(Problem details)
Report every row that contains the string "into", copying each such row in full. Case counts.

(Records for the task)
——

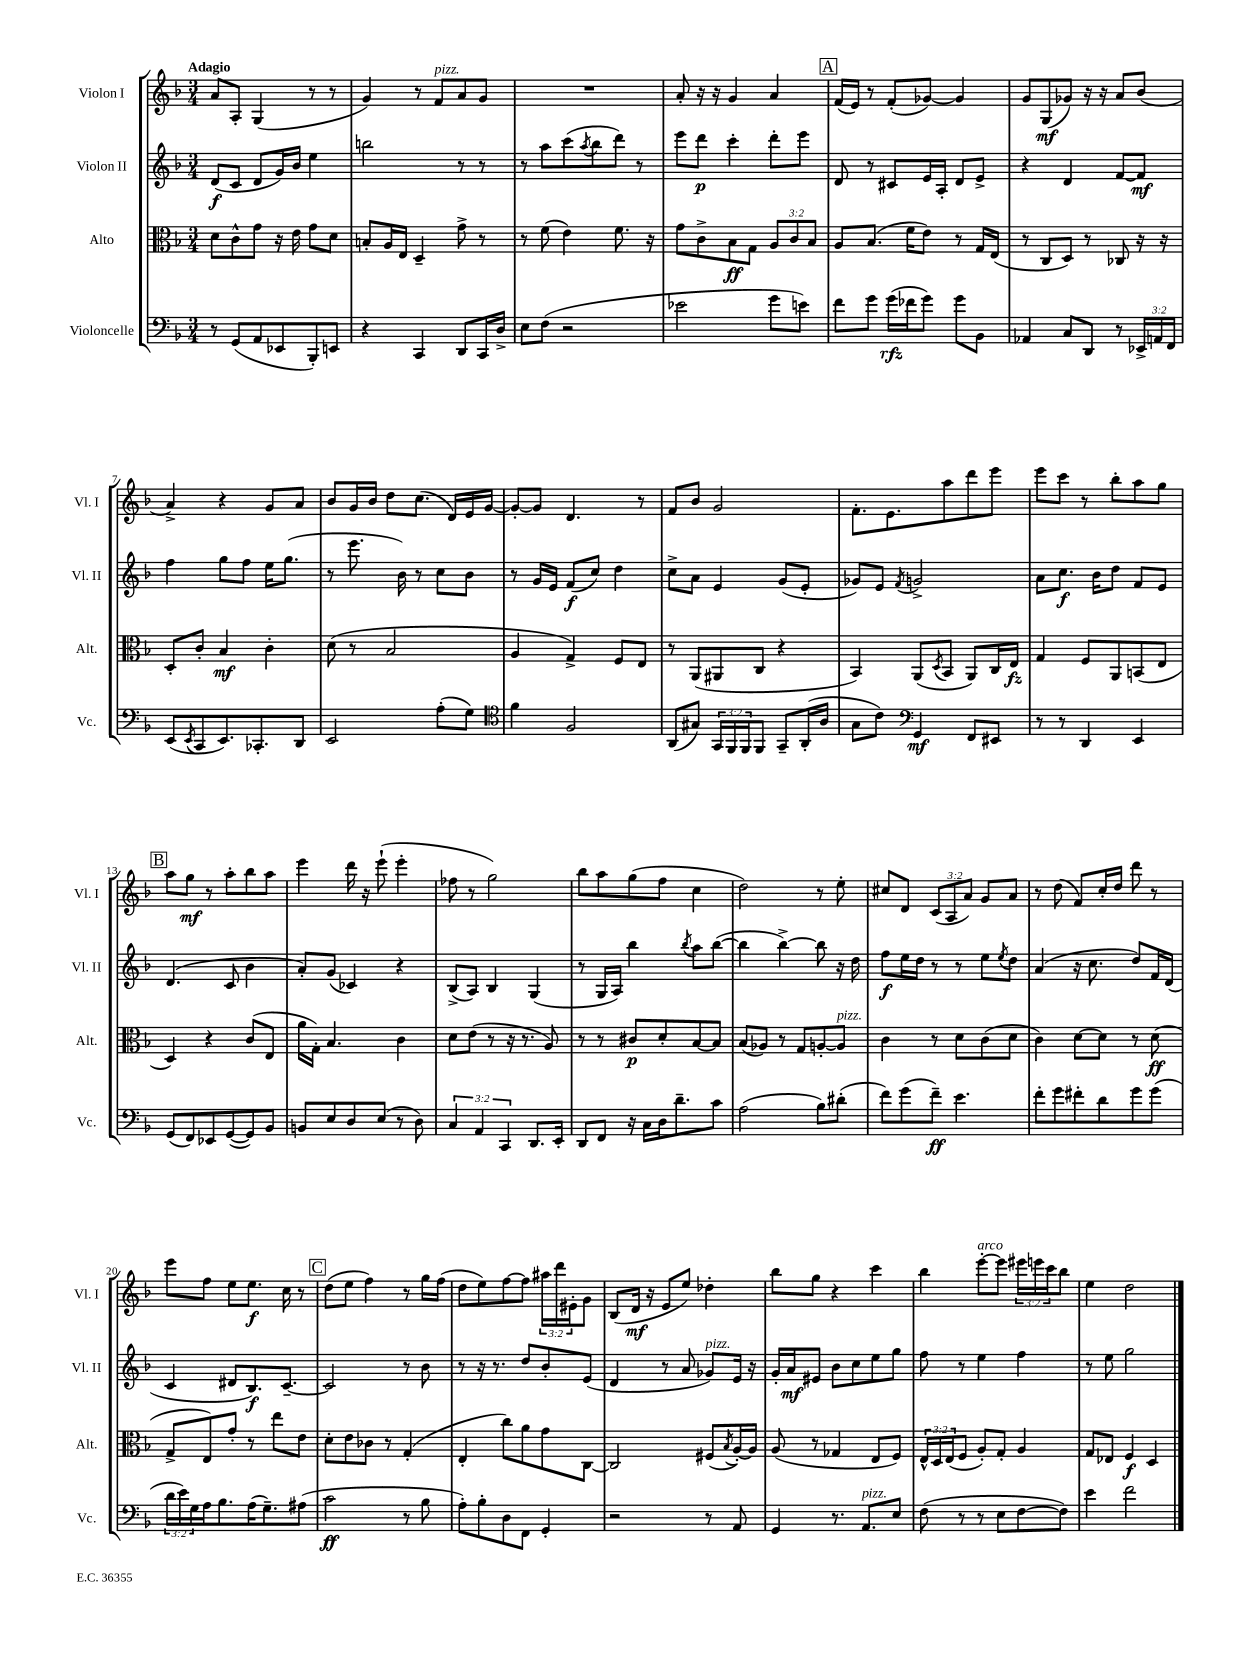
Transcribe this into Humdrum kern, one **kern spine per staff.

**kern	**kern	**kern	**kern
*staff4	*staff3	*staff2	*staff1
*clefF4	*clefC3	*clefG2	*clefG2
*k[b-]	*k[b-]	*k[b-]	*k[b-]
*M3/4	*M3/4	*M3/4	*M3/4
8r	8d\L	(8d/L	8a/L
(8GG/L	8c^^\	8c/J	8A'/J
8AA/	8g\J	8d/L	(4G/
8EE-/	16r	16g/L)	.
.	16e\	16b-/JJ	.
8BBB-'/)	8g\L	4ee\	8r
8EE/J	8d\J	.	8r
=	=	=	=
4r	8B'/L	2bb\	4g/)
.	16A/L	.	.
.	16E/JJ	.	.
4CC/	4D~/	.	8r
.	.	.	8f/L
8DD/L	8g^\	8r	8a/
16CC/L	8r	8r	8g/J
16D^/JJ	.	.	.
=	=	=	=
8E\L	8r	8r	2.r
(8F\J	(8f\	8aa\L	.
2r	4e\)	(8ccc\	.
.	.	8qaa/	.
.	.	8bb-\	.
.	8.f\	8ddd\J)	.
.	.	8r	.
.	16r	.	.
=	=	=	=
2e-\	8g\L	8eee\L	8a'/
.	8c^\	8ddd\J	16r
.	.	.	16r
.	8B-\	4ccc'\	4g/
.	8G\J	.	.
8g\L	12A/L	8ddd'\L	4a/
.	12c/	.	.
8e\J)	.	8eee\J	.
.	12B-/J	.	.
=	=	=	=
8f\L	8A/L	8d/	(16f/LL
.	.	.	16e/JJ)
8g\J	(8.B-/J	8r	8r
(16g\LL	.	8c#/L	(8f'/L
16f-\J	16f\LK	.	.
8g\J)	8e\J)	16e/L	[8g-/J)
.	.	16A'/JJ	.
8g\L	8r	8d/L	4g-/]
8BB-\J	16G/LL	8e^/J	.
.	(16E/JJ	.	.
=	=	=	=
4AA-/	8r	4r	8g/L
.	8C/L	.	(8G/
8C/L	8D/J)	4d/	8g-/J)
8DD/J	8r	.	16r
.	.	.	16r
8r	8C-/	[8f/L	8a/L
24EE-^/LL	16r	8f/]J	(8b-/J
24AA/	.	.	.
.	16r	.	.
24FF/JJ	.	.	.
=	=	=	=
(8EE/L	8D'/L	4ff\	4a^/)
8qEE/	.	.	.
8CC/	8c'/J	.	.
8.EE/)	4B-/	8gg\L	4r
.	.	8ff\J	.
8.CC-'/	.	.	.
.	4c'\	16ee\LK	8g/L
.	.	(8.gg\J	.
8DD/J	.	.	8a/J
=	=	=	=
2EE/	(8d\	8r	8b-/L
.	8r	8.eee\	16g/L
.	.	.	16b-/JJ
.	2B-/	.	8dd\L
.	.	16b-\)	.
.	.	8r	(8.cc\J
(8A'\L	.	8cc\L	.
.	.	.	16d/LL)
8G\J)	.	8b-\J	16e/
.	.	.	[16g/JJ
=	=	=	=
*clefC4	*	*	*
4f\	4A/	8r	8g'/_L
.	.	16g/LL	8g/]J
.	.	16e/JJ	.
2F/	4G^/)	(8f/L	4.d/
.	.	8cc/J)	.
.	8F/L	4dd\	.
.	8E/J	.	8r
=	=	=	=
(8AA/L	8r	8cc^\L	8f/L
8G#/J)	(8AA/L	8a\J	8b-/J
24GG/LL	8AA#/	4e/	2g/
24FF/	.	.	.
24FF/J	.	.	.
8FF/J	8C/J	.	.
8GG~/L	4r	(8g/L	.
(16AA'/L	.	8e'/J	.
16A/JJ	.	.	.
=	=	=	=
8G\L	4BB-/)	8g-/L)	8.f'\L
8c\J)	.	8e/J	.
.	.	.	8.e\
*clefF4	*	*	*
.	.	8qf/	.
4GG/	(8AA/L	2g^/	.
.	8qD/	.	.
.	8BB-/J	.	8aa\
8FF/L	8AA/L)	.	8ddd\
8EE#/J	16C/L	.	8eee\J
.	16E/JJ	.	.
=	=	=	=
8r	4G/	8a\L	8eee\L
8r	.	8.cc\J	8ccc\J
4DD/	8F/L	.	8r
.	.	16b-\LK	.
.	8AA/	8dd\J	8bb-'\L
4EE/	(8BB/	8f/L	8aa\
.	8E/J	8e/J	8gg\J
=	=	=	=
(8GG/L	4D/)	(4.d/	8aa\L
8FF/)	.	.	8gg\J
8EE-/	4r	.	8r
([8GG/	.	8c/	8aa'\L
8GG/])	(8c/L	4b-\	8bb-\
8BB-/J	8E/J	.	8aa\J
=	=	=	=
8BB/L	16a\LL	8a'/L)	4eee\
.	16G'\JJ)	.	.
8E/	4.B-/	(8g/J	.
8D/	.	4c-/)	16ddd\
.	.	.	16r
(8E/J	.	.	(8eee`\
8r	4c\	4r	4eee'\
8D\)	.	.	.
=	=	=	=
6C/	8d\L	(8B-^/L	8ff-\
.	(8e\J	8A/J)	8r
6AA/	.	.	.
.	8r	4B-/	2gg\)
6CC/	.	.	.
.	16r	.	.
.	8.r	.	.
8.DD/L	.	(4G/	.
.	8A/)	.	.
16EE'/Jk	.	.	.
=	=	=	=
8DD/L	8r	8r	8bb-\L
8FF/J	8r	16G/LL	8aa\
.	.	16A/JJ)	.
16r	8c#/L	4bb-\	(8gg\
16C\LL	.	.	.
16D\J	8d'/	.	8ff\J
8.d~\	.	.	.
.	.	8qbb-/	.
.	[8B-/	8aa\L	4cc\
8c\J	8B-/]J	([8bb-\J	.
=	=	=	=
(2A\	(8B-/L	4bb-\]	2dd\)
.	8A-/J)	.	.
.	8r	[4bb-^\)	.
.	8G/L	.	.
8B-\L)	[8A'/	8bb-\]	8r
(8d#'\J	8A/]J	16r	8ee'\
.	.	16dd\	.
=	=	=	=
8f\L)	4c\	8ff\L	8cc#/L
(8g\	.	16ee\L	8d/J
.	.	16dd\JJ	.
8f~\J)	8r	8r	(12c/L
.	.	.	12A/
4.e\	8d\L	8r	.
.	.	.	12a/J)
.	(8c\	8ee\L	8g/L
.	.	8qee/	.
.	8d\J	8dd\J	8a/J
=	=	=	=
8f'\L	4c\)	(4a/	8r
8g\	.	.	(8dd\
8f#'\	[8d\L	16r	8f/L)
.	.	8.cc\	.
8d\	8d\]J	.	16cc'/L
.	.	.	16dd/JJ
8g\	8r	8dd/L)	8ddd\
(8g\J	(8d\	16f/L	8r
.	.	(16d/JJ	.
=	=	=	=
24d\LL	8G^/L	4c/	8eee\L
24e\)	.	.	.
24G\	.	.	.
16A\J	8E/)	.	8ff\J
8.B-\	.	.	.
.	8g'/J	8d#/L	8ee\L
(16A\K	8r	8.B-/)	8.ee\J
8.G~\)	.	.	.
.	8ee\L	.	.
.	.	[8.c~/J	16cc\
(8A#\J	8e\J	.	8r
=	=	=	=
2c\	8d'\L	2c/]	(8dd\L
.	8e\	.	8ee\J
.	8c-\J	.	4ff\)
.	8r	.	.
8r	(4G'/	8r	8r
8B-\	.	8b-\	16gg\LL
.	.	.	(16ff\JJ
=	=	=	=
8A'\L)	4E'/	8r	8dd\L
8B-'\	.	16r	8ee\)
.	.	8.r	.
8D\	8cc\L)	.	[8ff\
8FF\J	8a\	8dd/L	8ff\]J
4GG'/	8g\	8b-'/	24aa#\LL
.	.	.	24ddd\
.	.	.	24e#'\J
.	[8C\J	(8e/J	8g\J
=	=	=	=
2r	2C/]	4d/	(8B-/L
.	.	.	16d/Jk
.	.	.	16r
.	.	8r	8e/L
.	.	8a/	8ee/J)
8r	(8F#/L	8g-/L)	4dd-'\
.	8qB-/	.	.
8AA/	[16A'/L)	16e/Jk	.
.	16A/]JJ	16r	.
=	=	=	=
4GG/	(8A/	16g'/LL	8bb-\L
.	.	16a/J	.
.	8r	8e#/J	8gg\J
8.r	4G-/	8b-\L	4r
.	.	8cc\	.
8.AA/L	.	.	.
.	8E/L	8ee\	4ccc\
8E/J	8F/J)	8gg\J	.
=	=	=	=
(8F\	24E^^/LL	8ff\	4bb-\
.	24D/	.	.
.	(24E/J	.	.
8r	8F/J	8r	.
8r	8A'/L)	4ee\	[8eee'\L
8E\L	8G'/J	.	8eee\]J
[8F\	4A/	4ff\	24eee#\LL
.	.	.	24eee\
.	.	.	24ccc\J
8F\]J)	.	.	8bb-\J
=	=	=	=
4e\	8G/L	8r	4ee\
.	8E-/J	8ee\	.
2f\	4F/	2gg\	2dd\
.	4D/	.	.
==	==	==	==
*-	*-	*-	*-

——

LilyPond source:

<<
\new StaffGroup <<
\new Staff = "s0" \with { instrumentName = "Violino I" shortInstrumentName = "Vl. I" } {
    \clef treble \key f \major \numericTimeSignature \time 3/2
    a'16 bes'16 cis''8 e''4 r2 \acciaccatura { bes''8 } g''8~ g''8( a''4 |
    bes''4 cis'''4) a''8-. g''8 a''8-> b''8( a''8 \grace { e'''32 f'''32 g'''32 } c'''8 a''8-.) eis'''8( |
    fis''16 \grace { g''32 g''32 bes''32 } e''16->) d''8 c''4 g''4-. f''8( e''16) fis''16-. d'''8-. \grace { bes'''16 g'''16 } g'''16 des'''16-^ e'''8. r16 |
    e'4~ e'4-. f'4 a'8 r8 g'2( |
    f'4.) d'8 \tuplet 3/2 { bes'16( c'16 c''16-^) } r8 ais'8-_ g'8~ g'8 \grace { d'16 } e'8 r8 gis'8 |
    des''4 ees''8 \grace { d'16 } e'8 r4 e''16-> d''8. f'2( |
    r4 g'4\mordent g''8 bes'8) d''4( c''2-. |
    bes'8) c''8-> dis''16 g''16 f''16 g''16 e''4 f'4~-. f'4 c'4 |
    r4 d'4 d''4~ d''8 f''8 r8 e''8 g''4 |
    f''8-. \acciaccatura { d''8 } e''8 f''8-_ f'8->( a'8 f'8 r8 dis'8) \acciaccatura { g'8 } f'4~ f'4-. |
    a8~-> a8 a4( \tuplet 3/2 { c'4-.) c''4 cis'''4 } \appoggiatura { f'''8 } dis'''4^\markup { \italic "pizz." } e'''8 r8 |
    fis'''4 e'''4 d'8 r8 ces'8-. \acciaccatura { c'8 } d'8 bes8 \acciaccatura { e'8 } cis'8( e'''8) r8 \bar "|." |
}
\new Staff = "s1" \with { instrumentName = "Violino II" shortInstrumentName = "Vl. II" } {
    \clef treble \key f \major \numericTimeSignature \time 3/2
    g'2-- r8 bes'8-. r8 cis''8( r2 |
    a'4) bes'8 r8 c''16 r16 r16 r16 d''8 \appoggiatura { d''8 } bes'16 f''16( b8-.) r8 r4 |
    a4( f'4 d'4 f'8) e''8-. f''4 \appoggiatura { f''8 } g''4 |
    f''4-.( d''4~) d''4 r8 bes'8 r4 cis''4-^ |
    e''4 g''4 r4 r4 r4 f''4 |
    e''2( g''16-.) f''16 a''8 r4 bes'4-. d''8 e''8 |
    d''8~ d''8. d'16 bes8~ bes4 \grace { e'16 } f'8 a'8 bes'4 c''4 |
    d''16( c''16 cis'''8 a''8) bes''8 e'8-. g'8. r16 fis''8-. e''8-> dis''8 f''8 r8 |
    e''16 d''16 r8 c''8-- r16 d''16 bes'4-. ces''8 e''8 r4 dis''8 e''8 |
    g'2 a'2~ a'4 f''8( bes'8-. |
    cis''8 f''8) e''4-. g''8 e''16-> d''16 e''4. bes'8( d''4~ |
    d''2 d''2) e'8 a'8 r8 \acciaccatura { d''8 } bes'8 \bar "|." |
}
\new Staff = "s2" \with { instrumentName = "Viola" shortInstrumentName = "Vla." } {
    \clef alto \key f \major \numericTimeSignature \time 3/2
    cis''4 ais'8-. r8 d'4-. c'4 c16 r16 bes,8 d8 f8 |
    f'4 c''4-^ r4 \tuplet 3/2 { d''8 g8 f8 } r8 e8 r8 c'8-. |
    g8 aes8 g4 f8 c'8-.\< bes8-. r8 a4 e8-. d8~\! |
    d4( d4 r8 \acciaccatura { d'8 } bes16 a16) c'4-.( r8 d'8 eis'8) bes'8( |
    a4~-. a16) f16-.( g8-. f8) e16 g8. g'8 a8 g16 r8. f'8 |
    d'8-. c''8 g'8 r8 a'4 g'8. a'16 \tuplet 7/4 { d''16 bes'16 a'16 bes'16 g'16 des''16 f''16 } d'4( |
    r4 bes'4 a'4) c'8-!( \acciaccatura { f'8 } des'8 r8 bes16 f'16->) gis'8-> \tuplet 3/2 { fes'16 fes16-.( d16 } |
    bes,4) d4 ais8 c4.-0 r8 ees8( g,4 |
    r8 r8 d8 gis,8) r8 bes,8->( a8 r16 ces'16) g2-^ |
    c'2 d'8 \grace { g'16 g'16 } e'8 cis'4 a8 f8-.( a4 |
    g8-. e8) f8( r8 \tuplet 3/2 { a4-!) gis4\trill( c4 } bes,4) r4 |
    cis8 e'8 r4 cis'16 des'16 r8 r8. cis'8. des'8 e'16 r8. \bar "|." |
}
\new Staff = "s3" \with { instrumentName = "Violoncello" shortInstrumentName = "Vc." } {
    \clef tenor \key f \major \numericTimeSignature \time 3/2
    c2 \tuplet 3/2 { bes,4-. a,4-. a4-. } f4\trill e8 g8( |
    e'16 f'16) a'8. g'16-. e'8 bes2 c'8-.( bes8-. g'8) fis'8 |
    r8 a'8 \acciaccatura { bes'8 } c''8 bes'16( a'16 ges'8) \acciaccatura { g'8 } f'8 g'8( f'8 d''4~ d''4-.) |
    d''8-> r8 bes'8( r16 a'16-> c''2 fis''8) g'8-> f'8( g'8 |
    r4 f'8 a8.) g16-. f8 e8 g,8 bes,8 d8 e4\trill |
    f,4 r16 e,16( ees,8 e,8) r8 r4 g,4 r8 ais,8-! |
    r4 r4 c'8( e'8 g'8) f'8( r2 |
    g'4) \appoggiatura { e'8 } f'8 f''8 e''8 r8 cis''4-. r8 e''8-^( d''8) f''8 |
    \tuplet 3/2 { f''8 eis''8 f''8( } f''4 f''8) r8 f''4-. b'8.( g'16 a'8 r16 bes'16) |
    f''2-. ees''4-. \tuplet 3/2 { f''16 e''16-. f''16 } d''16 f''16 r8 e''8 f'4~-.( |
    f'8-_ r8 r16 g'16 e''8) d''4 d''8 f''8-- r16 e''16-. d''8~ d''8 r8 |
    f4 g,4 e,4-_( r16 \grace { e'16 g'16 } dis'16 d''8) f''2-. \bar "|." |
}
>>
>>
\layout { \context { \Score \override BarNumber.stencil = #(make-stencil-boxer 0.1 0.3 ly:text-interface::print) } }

——

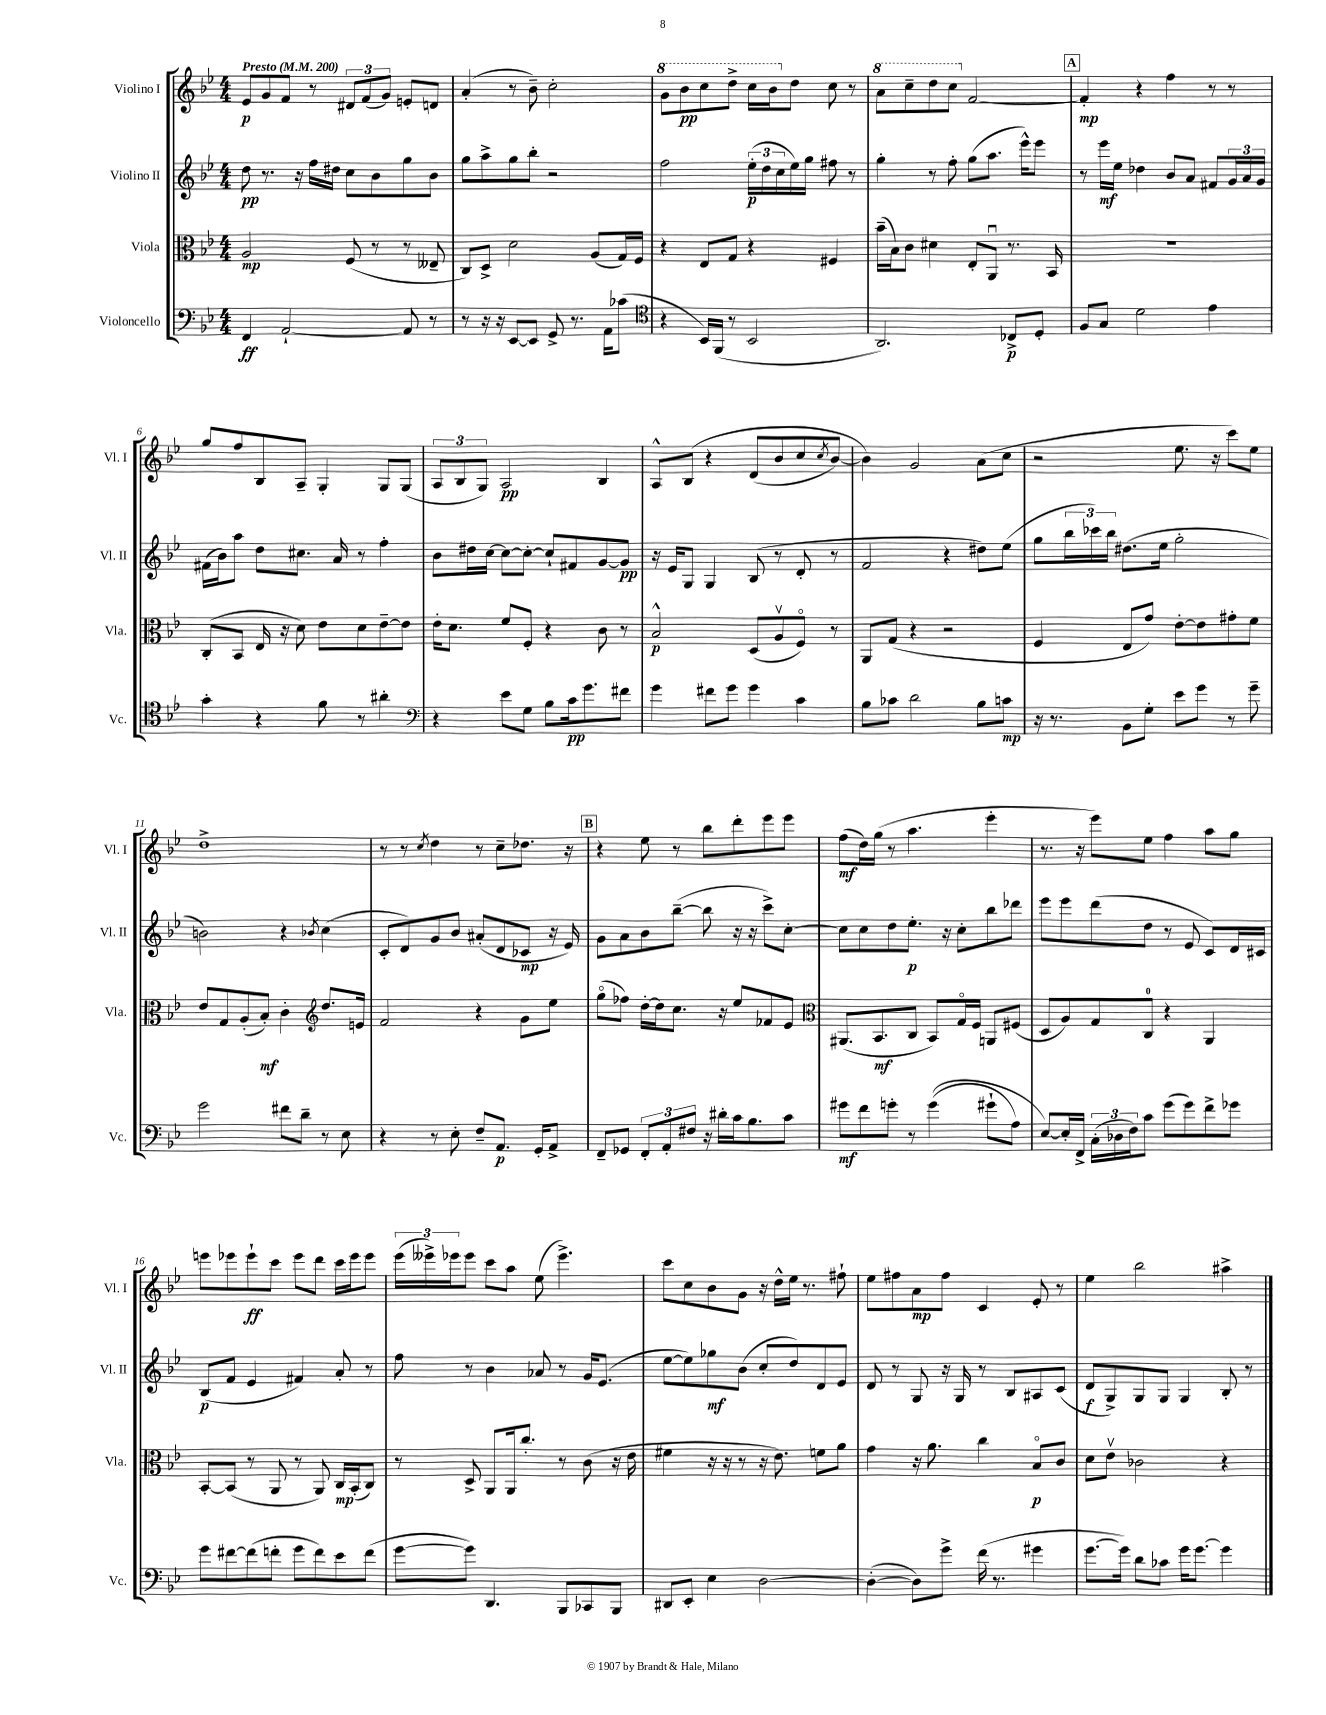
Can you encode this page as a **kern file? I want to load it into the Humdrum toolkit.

——

(Final result)
Transcribe this into Humdrum kern, one **kern spine per staff.
Can you encode this page as a **kern file? I want to load it into the Humdrum toolkit.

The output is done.